§ **GIVEN MATERIAL**:

* * *

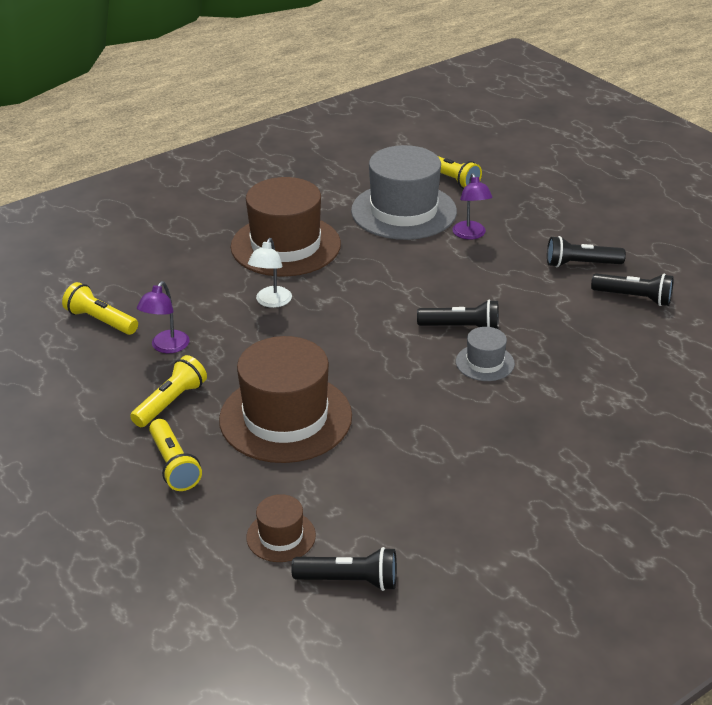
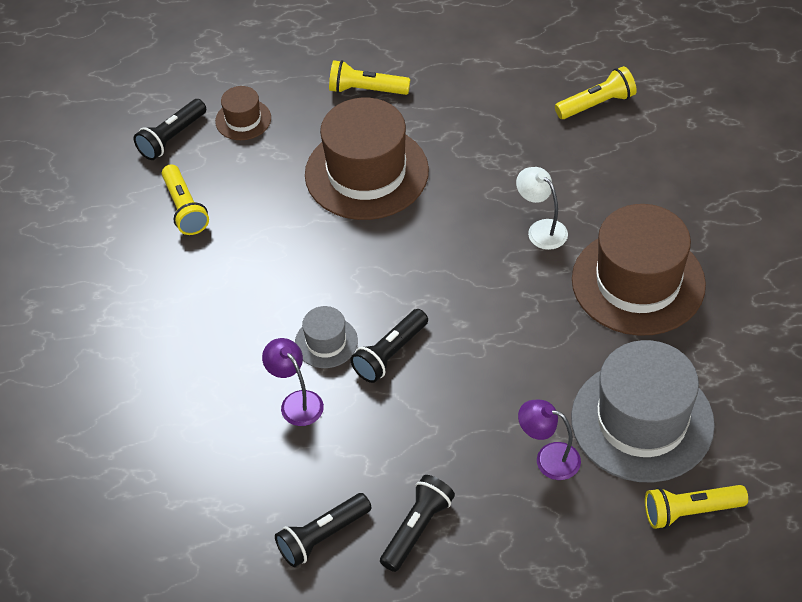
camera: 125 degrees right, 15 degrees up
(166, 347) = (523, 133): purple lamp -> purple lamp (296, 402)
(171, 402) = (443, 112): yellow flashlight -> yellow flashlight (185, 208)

* * *

§ **TASK DIRECTIONS**: Copy the data word for word, no pictures.

§ **ANSWER TO THIS PROBLEM**:
camera: 125 degrees right, 15 degrees up
(166, 347) = (523, 133): purple lamp -> purple lamp (296, 402)
(171, 402) = (443, 112): yellow flashlight -> yellow flashlight (185, 208)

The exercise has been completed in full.